▶ [Work to complete]: Copy, word for word, the lines of the entries below between the one with "none -> red 1x1 brick [400,99,454,171]" and the one with "none -> white 1x1 round brick [453,111,482,156]", inclusive, and leave out everything else.
Provided material: Begin
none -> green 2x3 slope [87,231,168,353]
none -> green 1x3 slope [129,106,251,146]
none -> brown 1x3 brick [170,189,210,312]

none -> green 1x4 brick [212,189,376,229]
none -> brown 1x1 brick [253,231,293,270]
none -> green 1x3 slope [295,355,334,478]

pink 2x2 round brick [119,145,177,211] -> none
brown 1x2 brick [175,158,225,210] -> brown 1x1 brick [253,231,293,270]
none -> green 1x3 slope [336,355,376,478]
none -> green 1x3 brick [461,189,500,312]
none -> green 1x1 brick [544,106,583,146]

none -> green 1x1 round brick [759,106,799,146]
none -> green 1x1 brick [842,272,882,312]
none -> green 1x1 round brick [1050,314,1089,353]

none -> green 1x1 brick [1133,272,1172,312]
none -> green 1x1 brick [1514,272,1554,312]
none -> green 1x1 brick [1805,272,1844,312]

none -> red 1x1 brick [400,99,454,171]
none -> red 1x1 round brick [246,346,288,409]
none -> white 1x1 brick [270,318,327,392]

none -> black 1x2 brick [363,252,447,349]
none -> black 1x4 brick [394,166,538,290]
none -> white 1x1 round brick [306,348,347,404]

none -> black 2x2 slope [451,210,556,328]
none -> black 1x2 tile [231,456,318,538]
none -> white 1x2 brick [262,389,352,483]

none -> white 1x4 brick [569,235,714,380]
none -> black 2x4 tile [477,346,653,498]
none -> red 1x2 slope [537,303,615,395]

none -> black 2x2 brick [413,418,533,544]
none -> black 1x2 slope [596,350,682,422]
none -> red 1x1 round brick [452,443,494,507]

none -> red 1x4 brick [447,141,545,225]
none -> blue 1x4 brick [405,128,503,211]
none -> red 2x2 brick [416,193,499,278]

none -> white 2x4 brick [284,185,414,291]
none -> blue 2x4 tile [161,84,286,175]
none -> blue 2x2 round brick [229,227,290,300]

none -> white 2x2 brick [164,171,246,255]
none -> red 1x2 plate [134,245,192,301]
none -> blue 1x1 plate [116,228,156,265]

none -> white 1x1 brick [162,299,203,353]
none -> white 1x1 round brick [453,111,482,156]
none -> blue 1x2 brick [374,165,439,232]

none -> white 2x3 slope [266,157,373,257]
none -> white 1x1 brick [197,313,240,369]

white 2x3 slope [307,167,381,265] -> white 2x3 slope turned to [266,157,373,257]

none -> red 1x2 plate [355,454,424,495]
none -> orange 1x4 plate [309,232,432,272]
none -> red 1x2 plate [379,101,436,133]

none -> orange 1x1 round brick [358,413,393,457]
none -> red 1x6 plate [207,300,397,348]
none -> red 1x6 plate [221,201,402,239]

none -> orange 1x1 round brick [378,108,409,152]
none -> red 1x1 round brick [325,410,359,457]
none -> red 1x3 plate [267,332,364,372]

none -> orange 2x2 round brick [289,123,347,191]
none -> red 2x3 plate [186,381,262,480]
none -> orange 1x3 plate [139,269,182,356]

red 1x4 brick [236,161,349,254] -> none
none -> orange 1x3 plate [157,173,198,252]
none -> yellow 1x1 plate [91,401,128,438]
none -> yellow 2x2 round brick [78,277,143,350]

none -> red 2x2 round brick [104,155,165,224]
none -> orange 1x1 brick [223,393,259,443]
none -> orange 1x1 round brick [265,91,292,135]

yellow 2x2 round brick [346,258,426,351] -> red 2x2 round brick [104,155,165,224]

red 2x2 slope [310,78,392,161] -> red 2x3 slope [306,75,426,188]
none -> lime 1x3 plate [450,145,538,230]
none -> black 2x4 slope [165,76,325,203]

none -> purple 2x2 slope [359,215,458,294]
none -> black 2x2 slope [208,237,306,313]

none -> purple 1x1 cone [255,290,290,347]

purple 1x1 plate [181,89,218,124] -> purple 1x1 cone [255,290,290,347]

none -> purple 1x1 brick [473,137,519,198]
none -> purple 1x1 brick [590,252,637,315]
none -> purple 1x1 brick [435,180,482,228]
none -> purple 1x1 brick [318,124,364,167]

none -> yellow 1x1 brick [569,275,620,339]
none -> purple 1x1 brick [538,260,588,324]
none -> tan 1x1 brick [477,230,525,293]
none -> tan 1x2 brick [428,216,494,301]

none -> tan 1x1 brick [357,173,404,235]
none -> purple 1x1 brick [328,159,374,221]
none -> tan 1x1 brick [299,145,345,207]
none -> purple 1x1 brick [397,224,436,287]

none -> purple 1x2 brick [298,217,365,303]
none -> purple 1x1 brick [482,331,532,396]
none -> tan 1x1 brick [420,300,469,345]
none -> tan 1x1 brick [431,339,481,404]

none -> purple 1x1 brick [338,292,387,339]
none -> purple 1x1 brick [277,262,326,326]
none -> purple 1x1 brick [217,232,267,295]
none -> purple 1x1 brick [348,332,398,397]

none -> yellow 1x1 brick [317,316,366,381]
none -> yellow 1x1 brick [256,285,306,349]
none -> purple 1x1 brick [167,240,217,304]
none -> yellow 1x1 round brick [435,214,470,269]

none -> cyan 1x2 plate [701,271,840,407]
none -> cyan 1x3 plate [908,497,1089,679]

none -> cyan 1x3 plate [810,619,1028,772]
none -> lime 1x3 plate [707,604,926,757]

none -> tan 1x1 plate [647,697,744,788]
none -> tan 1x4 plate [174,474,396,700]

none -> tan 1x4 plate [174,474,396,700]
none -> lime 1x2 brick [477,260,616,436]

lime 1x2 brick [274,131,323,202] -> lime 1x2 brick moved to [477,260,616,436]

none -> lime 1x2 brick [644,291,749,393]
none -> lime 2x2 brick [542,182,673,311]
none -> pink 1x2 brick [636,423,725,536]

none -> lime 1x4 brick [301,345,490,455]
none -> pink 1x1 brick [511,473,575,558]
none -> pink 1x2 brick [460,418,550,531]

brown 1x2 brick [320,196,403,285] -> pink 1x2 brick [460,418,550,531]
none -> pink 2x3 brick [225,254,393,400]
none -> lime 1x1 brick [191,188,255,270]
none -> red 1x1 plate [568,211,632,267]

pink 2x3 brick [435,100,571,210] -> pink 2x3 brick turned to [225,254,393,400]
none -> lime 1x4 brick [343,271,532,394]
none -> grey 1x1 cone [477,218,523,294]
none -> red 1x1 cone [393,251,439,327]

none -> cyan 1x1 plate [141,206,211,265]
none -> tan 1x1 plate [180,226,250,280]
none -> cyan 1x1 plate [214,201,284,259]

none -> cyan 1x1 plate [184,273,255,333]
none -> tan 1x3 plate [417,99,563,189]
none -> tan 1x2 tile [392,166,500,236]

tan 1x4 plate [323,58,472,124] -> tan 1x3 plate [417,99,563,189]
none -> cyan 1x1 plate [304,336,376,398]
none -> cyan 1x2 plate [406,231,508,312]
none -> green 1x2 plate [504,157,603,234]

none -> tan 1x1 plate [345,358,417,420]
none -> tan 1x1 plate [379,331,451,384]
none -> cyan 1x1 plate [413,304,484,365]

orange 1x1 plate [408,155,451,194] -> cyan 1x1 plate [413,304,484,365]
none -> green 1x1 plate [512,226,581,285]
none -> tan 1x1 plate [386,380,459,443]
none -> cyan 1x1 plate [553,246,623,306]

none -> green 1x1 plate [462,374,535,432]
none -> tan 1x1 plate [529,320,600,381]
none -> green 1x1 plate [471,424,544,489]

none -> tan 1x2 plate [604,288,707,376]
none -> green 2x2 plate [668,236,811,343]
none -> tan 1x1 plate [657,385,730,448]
Provided material: End
▶ [Response to the task]:
none -> red 1x1 brick [400,99,454,171]
none -> red 1x1 round brick [246,346,288,409]
none -> white 1x1 brick [270,318,327,392]

none -> black 1x2 brick [363,252,447,349]
none -> black 1x4 brick [394,166,538,290]
none -> white 1x1 round brick [306,348,347,404]

none -> black 2x2 slope [451,210,556,328]
none -> black 1x2 tile [231,456,318,538]
none -> white 1x2 brick [262,389,352,483]

none -> white 1x4 brick [569,235,714,380]
none -> black 2x4 tile [477,346,653,498]
none -> red 1x2 slope [537,303,615,395]

none -> black 2x2 brick [413,418,533,544]
none -> black 1x2 slope [596,350,682,422]
none -> red 1x1 round brick [452,443,494,507]

none -> red 1x4 brick [447,141,545,225]
none -> blue 1x4 brick [405,128,503,211]
none -> red 2x2 brick [416,193,499,278]

none -> white 2x4 brick [284,185,414,291]
none -> blue 2x4 tile [161,84,286,175]
none -> blue 2x2 round brick [229,227,290,300]

none -> white 2x2 brick [164,171,246,255]
none -> red 1x2 plate [134,245,192,301]
none -> blue 1x1 plate [116,228,156,265]

none -> white 1x1 brick [162,299,203,353]
none -> white 1x1 round brick [453,111,482,156]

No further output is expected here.